| DATASET RECORDS |
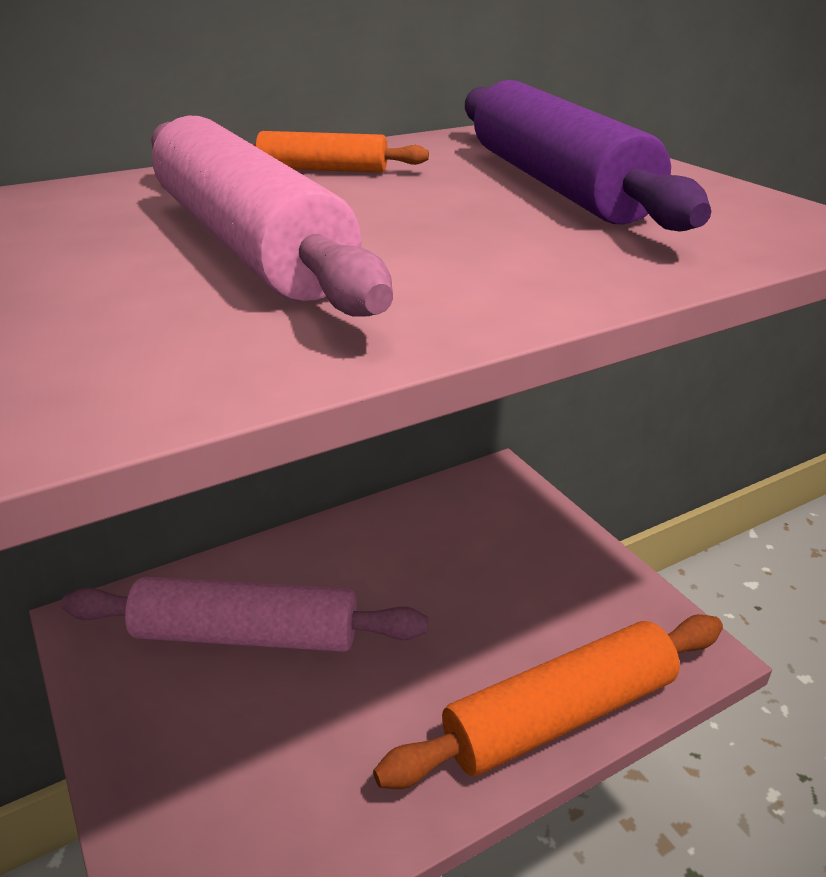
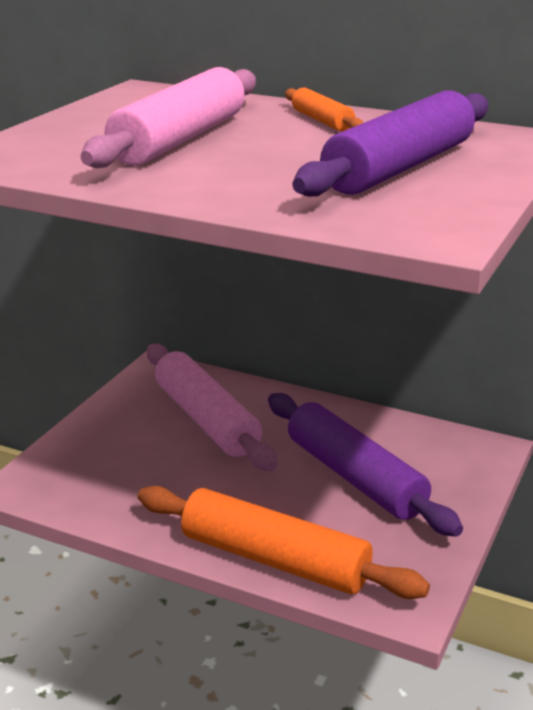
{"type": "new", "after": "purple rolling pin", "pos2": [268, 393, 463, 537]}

...

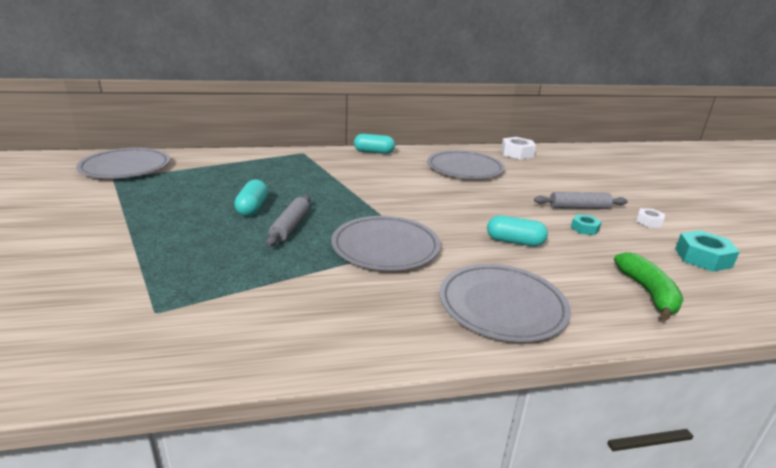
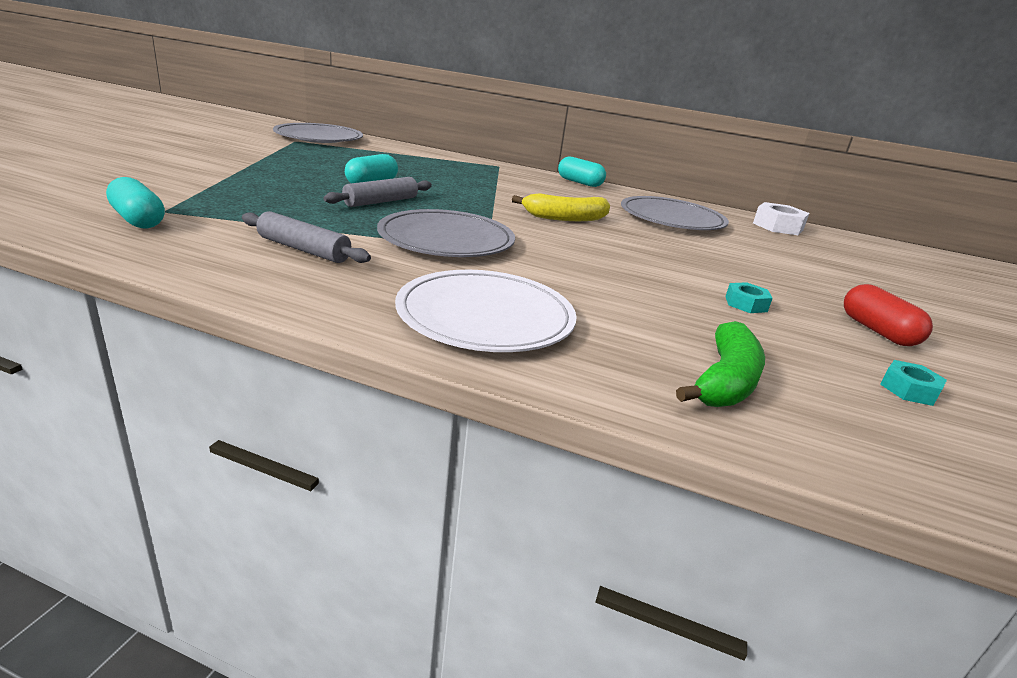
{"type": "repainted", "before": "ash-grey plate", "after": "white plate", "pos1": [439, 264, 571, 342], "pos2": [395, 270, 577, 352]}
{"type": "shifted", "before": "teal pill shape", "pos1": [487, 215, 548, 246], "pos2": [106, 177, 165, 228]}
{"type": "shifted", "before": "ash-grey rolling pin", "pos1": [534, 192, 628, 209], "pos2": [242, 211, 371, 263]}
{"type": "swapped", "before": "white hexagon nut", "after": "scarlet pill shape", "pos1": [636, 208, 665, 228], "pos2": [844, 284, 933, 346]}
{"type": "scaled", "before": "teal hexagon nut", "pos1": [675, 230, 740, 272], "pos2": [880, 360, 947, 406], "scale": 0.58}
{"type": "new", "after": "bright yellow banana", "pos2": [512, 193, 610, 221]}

| TRY IT |
Looking at the entries above, state the number of lines that contain "pill" and add nothing more.

| SOLUTION TO THIS PROBLEM |
2